- PROBLEM: Set down every record below exactly as it stands, leaving out the pictures.

┄┄┄┄┄┄┄┄┄┄

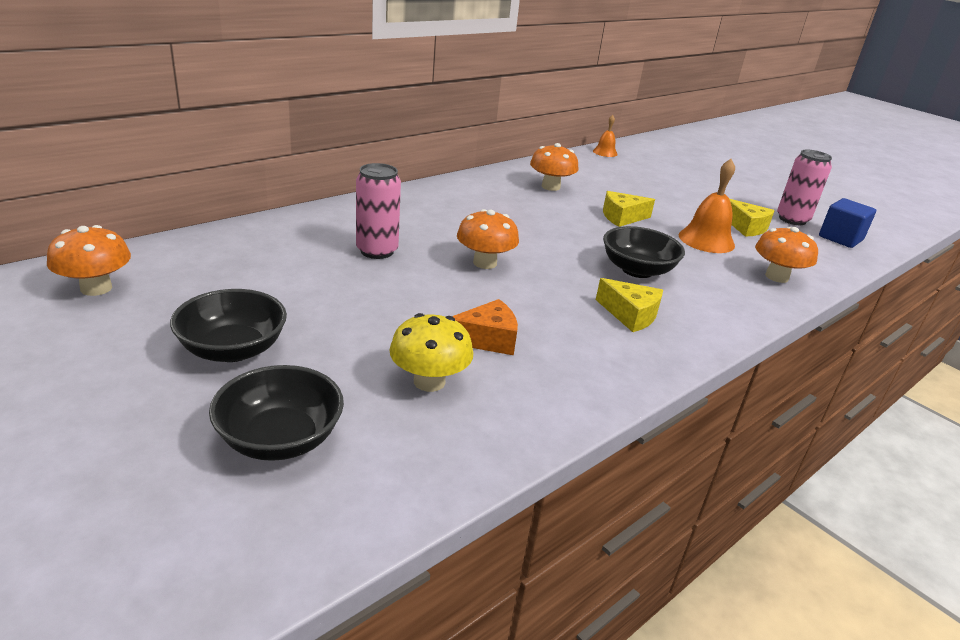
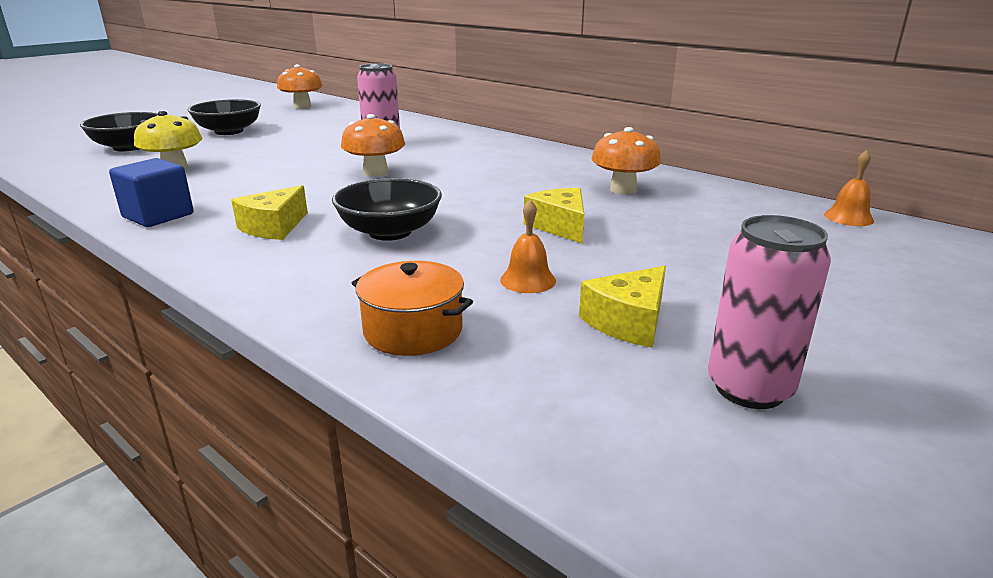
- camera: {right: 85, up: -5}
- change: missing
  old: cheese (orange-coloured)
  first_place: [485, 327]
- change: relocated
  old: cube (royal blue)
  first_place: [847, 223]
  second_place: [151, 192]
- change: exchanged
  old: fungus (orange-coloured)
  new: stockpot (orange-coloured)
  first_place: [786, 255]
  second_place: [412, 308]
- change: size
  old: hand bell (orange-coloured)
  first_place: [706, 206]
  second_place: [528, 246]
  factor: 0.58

┄┄┄┄┄┄┄┄┄┄

- ANSWER BOX:
- camera: {right: 85, up: -5}
- change: missing
  old: cheese (orange-coloured)
  first_place: [485, 327]
- change: relocated
  old: cube (royal blue)
  first_place: [847, 223]
  second_place: [151, 192]
- change: exchanged
  old: fungus (orange-coloured)
  new: stockpot (orange-coloured)
  first_place: [786, 255]
  second_place: [412, 308]
- change: size
  old: hand bell (orange-coloured)
  first_place: [706, 206]
  second_place: [528, 246]
  factor: 0.58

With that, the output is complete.